-- What the exercise asks --
Copy the data. Keep every character as given.

-- Data provided --

+===+

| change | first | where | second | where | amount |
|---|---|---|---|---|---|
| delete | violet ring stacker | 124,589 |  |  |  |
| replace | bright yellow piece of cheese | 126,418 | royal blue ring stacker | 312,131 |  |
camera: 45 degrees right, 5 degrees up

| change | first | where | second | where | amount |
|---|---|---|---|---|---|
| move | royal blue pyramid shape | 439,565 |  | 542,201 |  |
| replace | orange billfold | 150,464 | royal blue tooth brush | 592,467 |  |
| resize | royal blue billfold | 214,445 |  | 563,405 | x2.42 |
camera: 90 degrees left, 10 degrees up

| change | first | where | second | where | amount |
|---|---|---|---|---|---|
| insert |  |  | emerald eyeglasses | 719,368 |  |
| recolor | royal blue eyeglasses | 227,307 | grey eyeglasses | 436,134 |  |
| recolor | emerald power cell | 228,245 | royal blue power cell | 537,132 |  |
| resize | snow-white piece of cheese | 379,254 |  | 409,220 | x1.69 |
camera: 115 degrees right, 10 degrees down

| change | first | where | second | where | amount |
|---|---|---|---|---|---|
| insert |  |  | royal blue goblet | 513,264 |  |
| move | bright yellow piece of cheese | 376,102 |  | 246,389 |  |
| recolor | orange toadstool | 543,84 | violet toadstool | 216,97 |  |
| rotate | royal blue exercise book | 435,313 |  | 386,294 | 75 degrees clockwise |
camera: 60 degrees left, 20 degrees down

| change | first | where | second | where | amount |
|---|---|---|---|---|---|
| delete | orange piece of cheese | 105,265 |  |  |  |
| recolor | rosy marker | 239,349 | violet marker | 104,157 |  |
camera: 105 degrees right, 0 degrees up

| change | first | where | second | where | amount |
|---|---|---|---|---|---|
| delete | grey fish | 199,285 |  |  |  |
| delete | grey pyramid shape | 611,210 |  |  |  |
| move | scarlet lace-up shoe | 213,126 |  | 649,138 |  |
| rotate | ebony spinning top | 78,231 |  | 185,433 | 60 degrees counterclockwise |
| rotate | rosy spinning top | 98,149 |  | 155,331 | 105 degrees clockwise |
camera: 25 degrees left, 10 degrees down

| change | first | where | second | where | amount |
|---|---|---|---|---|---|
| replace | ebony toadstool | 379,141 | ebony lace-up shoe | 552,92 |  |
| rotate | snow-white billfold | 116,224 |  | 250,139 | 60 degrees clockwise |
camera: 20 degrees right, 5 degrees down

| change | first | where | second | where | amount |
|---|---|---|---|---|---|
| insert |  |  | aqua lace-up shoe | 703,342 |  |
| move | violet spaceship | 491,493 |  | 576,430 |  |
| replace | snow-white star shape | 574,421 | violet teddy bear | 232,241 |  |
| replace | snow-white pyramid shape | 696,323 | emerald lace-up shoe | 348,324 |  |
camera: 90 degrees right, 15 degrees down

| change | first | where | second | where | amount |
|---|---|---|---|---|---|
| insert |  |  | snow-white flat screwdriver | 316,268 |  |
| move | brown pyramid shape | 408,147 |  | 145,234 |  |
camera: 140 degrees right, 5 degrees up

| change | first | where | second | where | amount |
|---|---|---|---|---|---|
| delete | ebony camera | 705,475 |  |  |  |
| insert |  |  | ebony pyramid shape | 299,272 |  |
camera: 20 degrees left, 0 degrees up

+===+

-- Solution --
| change | first | where | second | where | amount |
|---|---|---|---|---|---|
| delete | violet ring stacker | 124,589 |  |  |  |
| replace | bright yellow piece of cheese | 126,418 | royal blue ring stacker | 312,131 |  |
camera: 45 degrees right, 5 degrees up

| change | first | where | second | where | amount |
|---|---|---|---|---|---|
| move | royal blue pyramid shape | 439,565 |  | 542,201 |  |
| replace | orange billfold | 150,464 | royal blue tooth brush | 592,467 |  |
| resize | royal blue billfold | 214,445 |  | 563,405 | x2.42 |
camera: 90 degrees left, 10 degrees up

| change | first | where | second | where | amount |
|---|---|---|---|---|---|
| insert |  |  | emerald eyeglasses | 719,368 |  |
| recolor | royal blue eyeglasses | 227,307 | grey eyeglasses | 436,134 |  |
| recolor | emerald power cell | 228,245 | royal blue power cell | 537,132 |  |
| resize | snow-white piece of cheese | 379,254 |  | 409,220 | x1.69 |
camera: 115 degrees right, 10 degrees down

| change | first | where | second | where | amount |
|---|---|---|---|---|---|
| insert |  |  | royal blue goblet | 513,264 |  |
| move | bright yellow piece of cheese | 376,102 |  | 246,389 |  |
| recolor | orange toadstool | 543,84 | violet toadstool | 216,97 |  |
| rotate | royal blue exercise book | 435,313 |  | 386,294 | 75 degrees clockwise |
camera: 60 degrees left, 20 degrees down

| change | first | where | second | where | amount |
|---|---|---|---|---|---|
| delete | orange piece of cheese | 105,265 |  |  |  |
| recolor | rosy marker | 239,349 | violet marker | 104,157 |  |
camera: 105 degrees right, 0 degrees up

| change | first | where | second | where | amount |
|---|---|---|---|---|---|
| delete | grey fish | 199,285 |  |  |  |
| delete | grey pyramid shape | 611,210 |  |  |  |
| move | scarlet lace-up shoe | 213,126 |  | 649,138 |  |
| rotate | ebony spinning top | 78,231 |  | 185,433 | 60 degrees counterclockwise |
| rotate | rosy spinning top | 98,149 |  | 155,331 | 105 degrees clockwise |
camera: 25 degrees left, 10 degrees down

| change | first | where | second | where | amount |
|---|---|---|---|---|---|
| replace | ebony toadstool | 379,141 | ebony lace-up shoe | 552,92 |  |
| rotate | snow-white billfold | 116,224 |  | 250,139 | 60 degrees clockwise |
camera: 20 degrees right, 5 degrees down

| change | first | where | second | where | amount |
|---|---|---|---|---|---|
| insert |  |  | aqua lace-up shoe | 703,342 |  |
| move | violet spaceship | 491,493 |  | 576,430 |  |
| replace | snow-white star shape | 574,421 | violet teddy bear | 232,241 |  |
| replace | snow-white pyramid shape | 696,323 | emerald lace-up shoe | 348,324 |  |
camera: 90 degrees right, 15 degrees down

| change | first | where | second | where | amount |
|---|---|---|---|---|---|
| insert |  |  | snow-white flat screwdriver | 316,268 |  |
| move | brown pyramid shape | 408,147 |  | 145,234 |  |
camera: 140 degrees right, 5 degrees up

| change | first | where | second | where | amount |
|---|---|---|---|---|---|
| delete | ebony camera | 705,475 |  |  |  |
| insert |  |  | ebony pyramid shape | 299,272 |  |
camera: 20 degrees left, 0 degrees up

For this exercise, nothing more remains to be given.